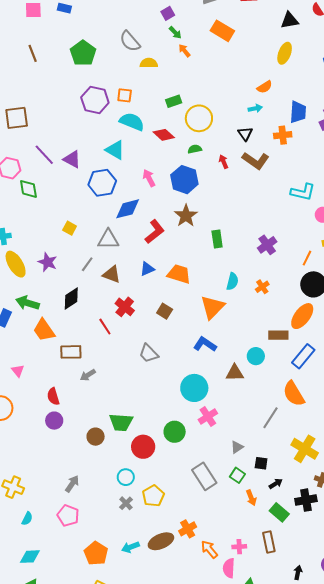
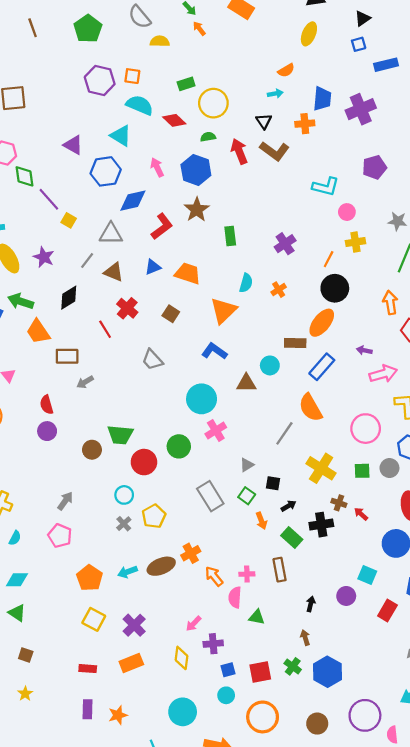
purple line: (44, 155) -> (49, 199), moved
red arrow: (224, 162) -> (239, 151), size x1.6

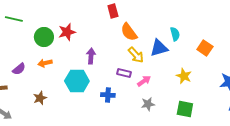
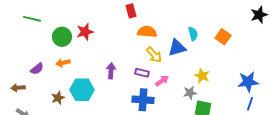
orange semicircle: (129, 32) -> (147, 32), turned 132
orange square: (205, 48) -> (223, 37), moved
purple arrow: (91, 56) -> (111, 71), moved
cyan hexagon: (77, 81) -> (82, 90), moved
blue cross: (108, 95) -> (143, 100), moved, size x1.5
gray star: (148, 104) -> (190, 93), moved

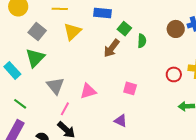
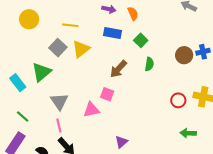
green square: (124, 29) -> (141, 40), moved
gray square: (37, 31) -> (58, 48), moved
pink square: (130, 88) -> (107, 94), moved
pink line: (65, 109) -> (59, 126), moved, turned -48
purple triangle: (121, 121) -> (121, 142), turned 48

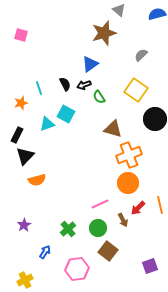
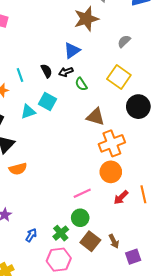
brown arrow: (123, 220) -> (114, 241), moved
green cross: (68, 229) -> (61, 233), moved
blue arrow: (45, 252) -> (31, 235), moved

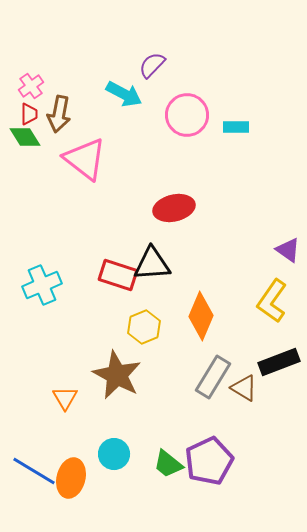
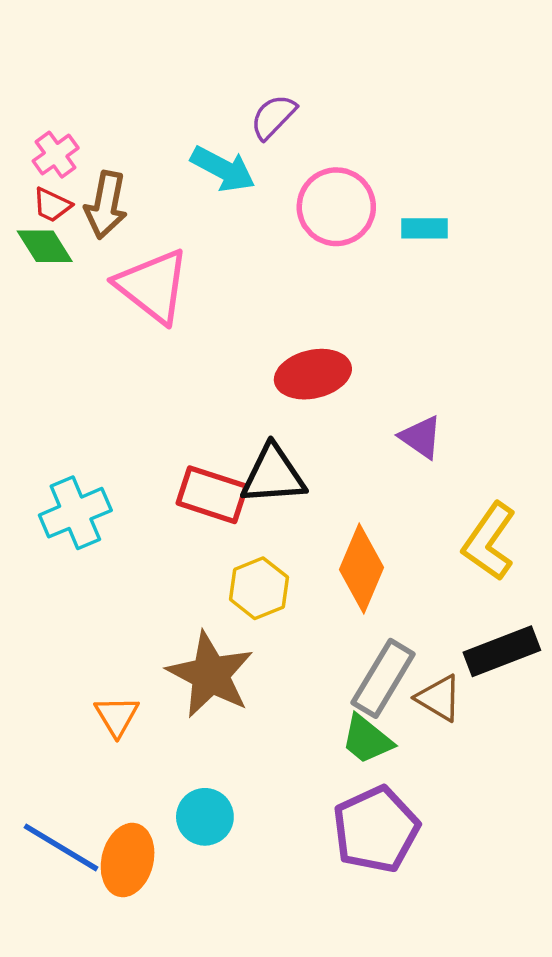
red trapezoid: (29, 114) -> (52, 205), turned 115
purple triangle: (288, 250) -> (421, 437), moved
green trapezoid: (168, 464) -> (367, 739), moved

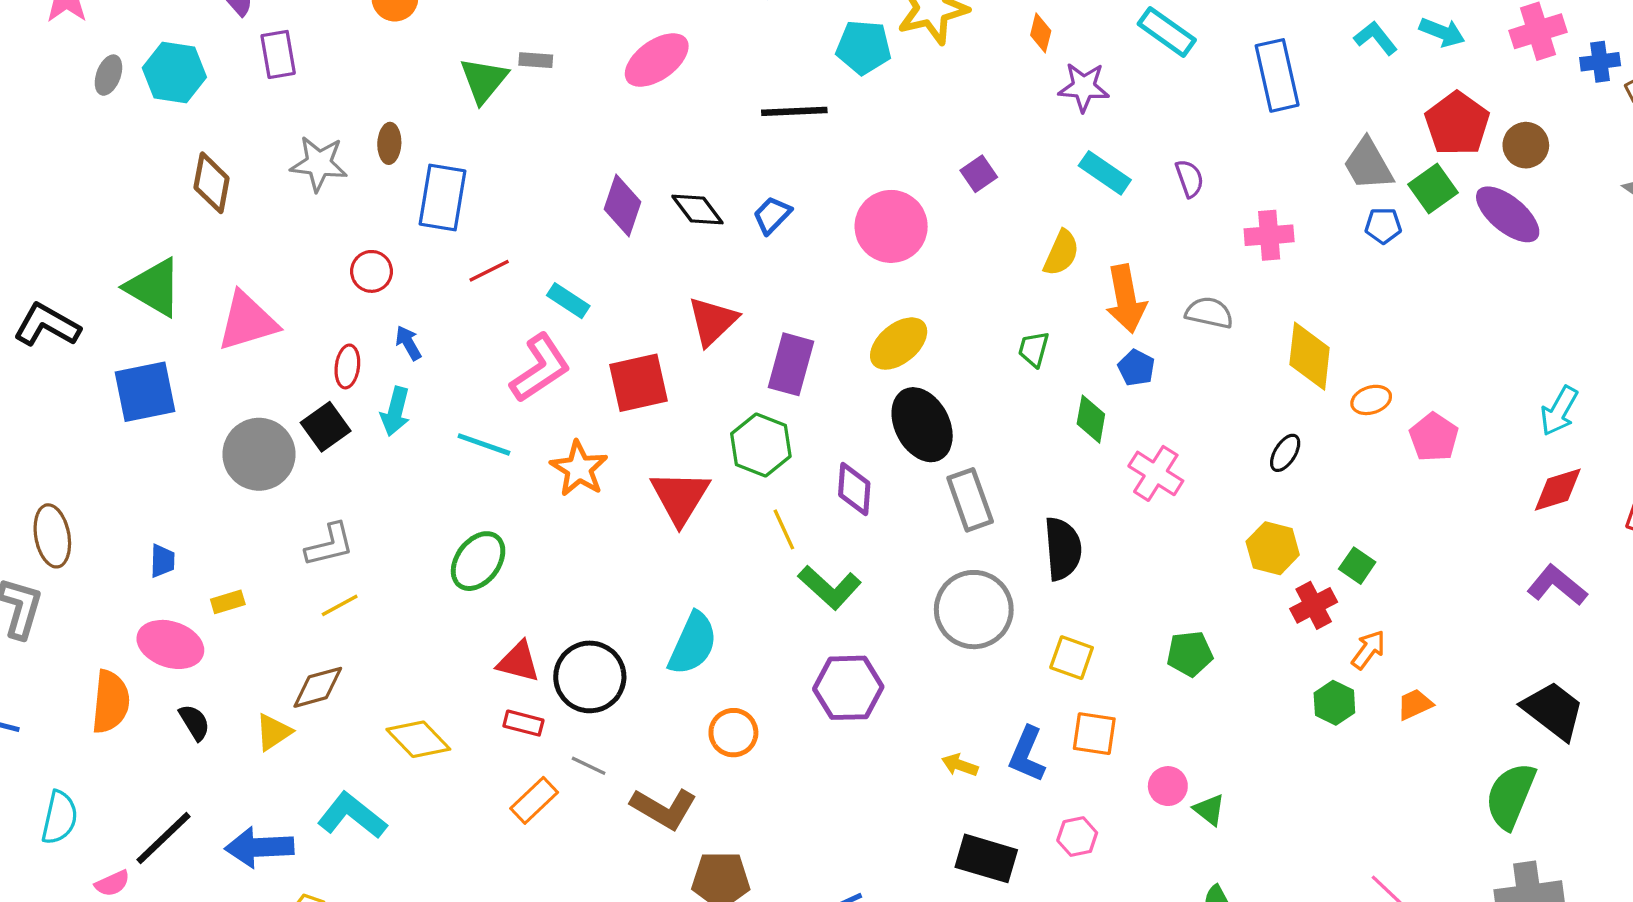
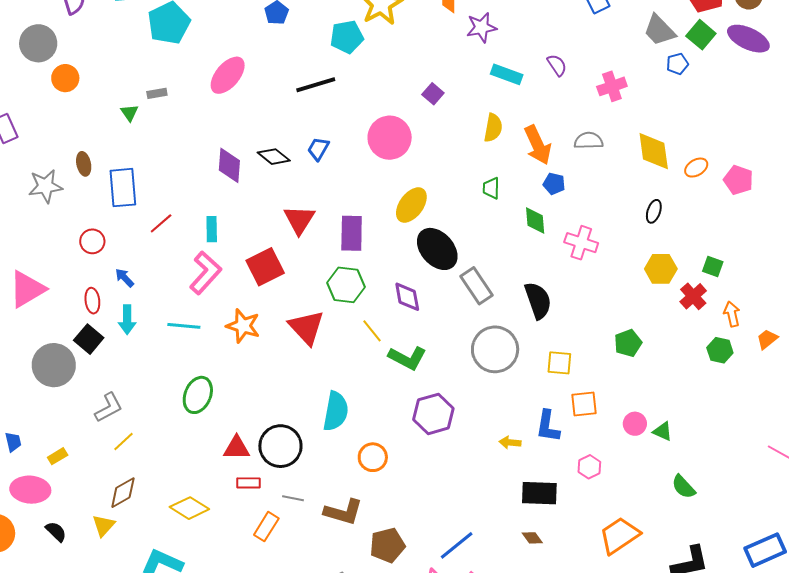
green triangle: (484, 80) -> (129, 113), size x0.6
cyan rectangle: (568, 301) -> (212, 229), turned 70
orange arrow: (1368, 650) -> (732, 314), turned -35

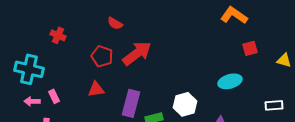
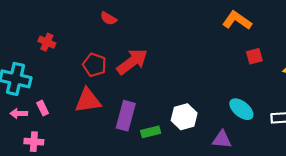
red semicircle: (115, 23) -> (108, 18), moved
cyan ellipse: (230, 81) -> (241, 109), moved, turned 55
red triangle: (96, 89) -> (88, 101), size x1.5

## Task to complete
Write the data above out again exactly, every line of it, and exclude the pictures.

## Solution for this task
purple line: (44, 155) -> (49, 199), moved
red arrow: (224, 162) -> (239, 151), size x1.6

orange semicircle: (129, 32) -> (147, 32), turned 132
orange square: (205, 48) -> (223, 37), moved
purple arrow: (91, 56) -> (111, 71), moved
cyan hexagon: (77, 81) -> (82, 90), moved
blue cross: (108, 95) -> (143, 100), moved, size x1.5
gray star: (148, 104) -> (190, 93), moved

green square: (124, 29) -> (141, 40), moved
gray square: (37, 31) -> (58, 48), moved
pink square: (130, 88) -> (107, 94), moved
pink line: (65, 109) -> (59, 126), moved, turned -48
purple triangle: (121, 121) -> (121, 142), turned 48

brown arrow: (123, 220) -> (114, 241), moved
green cross: (68, 229) -> (61, 233), moved
blue arrow: (45, 252) -> (31, 235), moved

red trapezoid: (29, 114) -> (52, 205), turned 115
purple triangle: (288, 250) -> (421, 437), moved
green trapezoid: (168, 464) -> (367, 739), moved

green triangle: (484, 80) -> (129, 113), size x0.6
cyan rectangle: (568, 301) -> (212, 229), turned 70
orange arrow: (1368, 650) -> (732, 314), turned -35

red semicircle: (115, 23) -> (108, 18), moved
cyan ellipse: (230, 81) -> (241, 109), moved, turned 55
red triangle: (96, 89) -> (88, 101), size x1.5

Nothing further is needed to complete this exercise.